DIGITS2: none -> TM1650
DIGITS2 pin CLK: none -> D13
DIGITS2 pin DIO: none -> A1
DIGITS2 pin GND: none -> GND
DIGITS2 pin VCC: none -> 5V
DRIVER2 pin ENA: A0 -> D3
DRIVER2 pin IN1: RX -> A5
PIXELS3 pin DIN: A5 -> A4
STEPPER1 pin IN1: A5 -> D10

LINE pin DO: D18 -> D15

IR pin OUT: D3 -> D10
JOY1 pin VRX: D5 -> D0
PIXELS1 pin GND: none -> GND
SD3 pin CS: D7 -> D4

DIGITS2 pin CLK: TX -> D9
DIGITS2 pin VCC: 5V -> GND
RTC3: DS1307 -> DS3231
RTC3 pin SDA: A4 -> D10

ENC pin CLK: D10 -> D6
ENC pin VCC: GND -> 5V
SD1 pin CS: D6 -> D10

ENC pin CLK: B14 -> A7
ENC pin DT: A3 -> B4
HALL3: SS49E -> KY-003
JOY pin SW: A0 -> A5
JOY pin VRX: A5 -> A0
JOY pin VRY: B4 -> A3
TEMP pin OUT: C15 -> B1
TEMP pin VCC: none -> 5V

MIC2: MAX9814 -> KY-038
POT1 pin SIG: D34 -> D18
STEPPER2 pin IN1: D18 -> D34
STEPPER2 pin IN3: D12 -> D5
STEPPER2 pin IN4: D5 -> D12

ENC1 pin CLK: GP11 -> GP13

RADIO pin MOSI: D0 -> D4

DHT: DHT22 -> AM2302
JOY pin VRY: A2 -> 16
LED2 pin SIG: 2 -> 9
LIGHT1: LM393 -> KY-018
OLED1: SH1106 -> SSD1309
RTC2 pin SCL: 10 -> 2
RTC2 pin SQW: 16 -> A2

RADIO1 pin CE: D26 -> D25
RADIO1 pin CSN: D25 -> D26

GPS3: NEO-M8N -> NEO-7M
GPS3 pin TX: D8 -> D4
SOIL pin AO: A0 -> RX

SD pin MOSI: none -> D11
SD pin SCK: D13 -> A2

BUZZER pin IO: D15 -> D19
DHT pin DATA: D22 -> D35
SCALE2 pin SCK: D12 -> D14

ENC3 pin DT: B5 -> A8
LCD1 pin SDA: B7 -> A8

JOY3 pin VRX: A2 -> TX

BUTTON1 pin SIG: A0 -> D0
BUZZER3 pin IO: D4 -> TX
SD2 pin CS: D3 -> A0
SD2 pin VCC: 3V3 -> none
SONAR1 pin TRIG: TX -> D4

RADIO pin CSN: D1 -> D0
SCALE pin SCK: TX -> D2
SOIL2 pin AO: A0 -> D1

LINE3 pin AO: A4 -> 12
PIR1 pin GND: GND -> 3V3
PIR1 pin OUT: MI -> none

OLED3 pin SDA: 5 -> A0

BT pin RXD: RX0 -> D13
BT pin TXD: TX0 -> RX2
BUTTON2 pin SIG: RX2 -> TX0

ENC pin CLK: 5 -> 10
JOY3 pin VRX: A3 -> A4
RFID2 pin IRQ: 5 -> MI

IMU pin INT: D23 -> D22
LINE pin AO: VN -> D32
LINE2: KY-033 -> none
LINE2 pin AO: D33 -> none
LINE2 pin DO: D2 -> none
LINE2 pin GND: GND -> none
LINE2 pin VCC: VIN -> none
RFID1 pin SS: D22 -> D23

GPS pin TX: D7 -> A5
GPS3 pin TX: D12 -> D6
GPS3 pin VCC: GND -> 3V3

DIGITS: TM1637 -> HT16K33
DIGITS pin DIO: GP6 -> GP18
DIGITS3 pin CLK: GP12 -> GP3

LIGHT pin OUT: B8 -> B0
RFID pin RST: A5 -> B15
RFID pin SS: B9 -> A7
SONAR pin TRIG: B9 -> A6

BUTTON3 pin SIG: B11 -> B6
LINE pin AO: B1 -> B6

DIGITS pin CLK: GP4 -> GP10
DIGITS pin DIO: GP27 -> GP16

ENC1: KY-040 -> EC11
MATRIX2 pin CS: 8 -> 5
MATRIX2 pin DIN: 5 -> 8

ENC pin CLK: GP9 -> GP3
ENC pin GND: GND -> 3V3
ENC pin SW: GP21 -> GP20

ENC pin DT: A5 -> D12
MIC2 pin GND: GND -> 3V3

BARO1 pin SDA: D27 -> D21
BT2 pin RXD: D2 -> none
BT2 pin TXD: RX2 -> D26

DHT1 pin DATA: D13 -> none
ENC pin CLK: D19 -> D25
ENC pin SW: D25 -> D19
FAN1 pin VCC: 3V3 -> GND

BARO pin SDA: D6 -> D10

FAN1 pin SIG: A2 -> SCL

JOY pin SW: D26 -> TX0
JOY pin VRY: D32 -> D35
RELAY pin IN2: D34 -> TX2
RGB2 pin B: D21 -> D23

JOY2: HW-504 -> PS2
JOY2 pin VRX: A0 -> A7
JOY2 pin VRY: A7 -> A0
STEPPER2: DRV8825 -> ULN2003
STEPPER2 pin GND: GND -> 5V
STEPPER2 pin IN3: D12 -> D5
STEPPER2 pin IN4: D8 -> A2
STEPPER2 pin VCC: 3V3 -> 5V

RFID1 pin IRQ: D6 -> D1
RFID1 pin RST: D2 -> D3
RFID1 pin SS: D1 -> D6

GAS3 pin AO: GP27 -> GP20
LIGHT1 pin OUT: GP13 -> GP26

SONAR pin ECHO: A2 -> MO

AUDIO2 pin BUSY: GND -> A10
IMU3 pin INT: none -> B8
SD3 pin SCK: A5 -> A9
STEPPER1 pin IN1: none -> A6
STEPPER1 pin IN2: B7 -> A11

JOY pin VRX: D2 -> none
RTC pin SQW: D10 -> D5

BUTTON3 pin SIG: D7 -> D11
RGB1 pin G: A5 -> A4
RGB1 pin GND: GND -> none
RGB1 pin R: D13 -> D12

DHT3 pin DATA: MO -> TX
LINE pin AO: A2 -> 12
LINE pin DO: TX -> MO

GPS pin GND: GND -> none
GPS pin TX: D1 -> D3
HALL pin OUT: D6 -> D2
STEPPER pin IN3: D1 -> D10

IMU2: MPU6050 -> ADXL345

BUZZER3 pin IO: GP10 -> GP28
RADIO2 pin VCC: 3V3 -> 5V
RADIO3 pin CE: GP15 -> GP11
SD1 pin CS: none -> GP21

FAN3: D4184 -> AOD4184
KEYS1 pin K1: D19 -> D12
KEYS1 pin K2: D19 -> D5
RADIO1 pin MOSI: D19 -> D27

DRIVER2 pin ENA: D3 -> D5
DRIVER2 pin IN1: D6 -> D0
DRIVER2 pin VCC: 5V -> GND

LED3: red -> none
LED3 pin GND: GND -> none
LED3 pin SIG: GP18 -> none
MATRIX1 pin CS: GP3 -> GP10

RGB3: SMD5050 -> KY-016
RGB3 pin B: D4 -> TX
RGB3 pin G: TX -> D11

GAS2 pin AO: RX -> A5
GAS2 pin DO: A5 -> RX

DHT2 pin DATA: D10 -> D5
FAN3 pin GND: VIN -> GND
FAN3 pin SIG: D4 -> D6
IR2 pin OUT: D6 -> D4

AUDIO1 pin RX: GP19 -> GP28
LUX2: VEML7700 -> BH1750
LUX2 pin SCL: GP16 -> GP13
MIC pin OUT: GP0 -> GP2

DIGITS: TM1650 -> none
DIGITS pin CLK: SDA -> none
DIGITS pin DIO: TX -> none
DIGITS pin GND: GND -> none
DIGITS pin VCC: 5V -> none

===============

Your task -> Above are records; repeat only the lines starting at the line with "STEPPER1 pin IN1: A5 -> D10" and ending at the line with "GPS3: NEO-M8N -> NEO-7M", exactly as they appear, both included.

Worked solution ->
STEPPER1 pin IN1: A5 -> D10

LINE pin DO: D18 -> D15

IR pin OUT: D3 -> D10
JOY1 pin VRX: D5 -> D0
PIXELS1 pin GND: none -> GND
SD3 pin CS: D7 -> D4

DIGITS2 pin CLK: TX -> D9
DIGITS2 pin VCC: 5V -> GND
RTC3: DS1307 -> DS3231
RTC3 pin SDA: A4 -> D10

ENC pin CLK: D10 -> D6
ENC pin VCC: GND -> 5V
SD1 pin CS: D6 -> D10

ENC pin CLK: B14 -> A7
ENC pin DT: A3 -> B4
HALL3: SS49E -> KY-003
JOY pin SW: A0 -> A5
JOY pin VRX: A5 -> A0
JOY pin VRY: B4 -> A3
TEMP pin OUT: C15 -> B1
TEMP pin VCC: none -> 5V

MIC2: MAX9814 -> KY-038
POT1 pin SIG: D34 -> D18
STEPPER2 pin IN1: D18 -> D34
STEPPER2 pin IN3: D12 -> D5
STEPPER2 pin IN4: D5 -> D12

ENC1 pin CLK: GP11 -> GP13

RADIO pin MOSI: D0 -> D4

DHT: DHT22 -> AM2302
JOY pin VRY: A2 -> 16
LED2 pin SIG: 2 -> 9
LIGHT1: LM393 -> KY-018
OLED1: SH1106 -> SSD1309
RTC2 pin SCL: 10 -> 2
RTC2 pin SQW: 16 -> A2

RADIO1 pin CE: D26 -> D25
RADIO1 pin CSN: D25 -> D26

GPS3: NEO-M8N -> NEO-7M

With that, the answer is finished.